> [DIRECTIONS FOR THIS TASK]
State only how many lines below include the word "pyramid".

> [DATA PROVIDED]

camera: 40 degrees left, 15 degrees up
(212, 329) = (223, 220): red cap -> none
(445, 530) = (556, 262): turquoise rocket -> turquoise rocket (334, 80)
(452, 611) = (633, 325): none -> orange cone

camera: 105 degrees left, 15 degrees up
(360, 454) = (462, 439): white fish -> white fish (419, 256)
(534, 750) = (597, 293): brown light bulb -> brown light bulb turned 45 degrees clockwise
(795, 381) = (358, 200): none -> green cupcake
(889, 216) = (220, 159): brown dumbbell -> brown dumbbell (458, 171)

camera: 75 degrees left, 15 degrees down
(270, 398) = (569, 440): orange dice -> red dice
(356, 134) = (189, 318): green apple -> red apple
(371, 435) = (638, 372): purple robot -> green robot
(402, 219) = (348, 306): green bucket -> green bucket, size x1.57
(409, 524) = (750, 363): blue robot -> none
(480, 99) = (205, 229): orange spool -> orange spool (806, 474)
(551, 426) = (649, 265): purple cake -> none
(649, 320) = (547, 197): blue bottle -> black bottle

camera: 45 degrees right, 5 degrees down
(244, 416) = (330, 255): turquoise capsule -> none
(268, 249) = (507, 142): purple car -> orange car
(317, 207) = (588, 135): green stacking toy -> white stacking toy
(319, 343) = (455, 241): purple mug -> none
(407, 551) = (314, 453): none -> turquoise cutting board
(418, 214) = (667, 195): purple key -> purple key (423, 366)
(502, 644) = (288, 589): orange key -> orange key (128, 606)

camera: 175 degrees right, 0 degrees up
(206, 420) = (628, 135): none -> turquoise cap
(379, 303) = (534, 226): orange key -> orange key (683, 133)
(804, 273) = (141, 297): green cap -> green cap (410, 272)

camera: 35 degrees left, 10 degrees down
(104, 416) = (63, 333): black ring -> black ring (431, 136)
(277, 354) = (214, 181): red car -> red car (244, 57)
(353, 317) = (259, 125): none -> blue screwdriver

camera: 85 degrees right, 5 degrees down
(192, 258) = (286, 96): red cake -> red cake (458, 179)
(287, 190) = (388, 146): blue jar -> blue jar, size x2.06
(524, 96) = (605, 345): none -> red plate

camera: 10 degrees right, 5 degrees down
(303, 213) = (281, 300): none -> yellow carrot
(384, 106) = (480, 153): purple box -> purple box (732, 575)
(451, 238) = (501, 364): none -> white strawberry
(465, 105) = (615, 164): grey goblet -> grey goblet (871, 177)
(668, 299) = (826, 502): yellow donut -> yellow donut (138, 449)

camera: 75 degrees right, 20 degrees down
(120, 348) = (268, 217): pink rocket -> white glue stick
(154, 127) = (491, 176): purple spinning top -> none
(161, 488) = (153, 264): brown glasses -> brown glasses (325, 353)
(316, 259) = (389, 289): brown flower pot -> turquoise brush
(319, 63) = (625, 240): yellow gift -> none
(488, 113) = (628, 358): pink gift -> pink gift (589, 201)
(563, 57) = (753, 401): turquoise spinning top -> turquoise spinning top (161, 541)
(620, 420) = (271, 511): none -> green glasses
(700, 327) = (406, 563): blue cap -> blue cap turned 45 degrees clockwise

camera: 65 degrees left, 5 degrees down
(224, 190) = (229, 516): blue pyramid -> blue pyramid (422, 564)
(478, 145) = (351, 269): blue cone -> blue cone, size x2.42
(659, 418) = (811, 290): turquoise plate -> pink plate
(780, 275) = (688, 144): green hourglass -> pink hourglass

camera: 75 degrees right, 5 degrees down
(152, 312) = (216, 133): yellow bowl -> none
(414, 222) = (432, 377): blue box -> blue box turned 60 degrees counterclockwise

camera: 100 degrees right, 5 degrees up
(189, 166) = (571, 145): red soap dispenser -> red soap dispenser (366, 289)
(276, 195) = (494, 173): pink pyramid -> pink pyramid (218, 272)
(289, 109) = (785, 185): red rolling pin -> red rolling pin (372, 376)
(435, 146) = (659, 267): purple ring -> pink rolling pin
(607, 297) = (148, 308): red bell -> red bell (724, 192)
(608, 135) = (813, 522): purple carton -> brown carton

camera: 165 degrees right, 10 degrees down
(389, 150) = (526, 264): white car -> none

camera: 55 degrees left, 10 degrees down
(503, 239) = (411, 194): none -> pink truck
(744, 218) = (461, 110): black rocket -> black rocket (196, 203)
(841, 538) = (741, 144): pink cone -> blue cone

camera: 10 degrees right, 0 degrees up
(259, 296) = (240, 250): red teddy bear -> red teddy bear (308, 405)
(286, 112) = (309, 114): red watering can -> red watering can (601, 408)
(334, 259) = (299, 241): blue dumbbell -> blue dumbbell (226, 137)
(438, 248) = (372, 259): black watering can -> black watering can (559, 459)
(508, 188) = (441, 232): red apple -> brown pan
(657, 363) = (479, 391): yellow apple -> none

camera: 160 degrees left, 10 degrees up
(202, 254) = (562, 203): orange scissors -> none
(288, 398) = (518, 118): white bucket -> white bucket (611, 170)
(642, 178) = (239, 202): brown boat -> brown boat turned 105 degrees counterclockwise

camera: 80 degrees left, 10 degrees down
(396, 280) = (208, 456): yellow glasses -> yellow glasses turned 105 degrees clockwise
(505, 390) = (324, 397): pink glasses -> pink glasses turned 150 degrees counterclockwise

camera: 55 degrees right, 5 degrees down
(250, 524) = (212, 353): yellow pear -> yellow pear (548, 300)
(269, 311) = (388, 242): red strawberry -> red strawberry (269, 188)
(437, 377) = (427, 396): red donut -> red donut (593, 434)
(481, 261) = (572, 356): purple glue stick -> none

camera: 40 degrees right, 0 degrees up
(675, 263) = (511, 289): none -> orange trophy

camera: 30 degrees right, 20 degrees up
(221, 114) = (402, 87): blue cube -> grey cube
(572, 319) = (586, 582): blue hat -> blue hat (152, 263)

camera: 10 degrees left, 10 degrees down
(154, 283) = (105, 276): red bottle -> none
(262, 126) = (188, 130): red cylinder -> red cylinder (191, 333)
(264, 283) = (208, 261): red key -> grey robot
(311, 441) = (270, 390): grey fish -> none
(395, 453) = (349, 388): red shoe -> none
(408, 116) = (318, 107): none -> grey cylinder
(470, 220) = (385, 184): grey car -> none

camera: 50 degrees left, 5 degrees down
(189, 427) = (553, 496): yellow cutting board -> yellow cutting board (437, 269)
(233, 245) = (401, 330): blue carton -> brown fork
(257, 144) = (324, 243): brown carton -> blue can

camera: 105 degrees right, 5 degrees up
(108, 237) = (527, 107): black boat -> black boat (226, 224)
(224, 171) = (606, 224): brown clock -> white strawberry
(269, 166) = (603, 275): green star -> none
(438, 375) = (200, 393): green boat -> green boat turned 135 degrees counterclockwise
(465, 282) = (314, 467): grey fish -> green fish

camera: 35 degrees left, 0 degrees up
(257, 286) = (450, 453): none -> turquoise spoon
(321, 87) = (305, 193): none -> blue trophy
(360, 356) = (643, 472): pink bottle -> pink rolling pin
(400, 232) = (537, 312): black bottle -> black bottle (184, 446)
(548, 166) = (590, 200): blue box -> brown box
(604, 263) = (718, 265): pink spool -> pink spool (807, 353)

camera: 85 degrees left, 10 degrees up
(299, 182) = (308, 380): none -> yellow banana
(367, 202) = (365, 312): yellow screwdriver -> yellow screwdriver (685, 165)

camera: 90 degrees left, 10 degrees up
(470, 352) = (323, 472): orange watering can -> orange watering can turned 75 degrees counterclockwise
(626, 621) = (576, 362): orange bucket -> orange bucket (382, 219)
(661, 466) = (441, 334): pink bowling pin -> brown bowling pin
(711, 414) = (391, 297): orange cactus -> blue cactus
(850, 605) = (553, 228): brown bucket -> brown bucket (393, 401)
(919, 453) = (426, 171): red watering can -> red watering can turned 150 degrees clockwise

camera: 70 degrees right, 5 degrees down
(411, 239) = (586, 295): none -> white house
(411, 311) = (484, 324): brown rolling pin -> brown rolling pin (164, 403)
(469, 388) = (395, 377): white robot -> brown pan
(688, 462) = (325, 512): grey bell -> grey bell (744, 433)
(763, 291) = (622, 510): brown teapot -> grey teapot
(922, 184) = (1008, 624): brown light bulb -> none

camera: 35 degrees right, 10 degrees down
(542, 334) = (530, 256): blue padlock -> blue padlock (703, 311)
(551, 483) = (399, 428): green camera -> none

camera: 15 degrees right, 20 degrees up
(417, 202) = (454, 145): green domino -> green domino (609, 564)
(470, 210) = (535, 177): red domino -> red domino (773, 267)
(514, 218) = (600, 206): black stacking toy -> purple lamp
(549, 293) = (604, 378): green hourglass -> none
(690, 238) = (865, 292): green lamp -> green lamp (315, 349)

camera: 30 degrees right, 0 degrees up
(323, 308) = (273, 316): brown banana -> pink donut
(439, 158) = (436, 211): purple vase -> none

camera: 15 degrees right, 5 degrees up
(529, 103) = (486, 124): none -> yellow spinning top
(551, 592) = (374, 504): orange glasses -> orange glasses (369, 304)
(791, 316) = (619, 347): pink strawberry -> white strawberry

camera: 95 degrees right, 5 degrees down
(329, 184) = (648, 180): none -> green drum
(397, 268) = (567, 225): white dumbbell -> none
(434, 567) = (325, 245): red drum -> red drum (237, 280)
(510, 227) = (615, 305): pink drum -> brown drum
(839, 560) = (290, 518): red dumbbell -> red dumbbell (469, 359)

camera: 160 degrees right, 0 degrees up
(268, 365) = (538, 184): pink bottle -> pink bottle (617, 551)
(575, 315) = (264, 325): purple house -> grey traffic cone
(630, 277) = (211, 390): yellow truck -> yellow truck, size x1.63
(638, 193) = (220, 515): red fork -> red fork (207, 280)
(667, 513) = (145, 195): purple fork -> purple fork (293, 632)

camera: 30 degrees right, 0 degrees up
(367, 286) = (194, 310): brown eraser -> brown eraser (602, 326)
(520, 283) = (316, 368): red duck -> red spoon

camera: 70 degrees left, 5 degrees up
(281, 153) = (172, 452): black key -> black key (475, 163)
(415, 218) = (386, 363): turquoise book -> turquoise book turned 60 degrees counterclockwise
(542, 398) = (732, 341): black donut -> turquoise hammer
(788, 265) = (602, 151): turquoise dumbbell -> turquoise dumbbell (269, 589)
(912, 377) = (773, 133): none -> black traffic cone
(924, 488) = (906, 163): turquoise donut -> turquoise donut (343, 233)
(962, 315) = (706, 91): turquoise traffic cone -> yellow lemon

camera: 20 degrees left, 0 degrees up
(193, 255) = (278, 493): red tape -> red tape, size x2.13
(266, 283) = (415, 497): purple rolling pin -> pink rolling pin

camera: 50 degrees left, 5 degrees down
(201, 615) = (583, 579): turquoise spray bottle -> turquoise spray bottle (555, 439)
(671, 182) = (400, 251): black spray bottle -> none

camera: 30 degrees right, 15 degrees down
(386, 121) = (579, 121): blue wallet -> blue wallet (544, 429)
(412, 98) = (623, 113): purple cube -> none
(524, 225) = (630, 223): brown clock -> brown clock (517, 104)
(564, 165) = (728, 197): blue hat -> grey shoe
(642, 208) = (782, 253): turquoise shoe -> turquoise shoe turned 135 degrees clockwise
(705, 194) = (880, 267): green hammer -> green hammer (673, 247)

> [OUTPUT OF THE EXERCISE]
2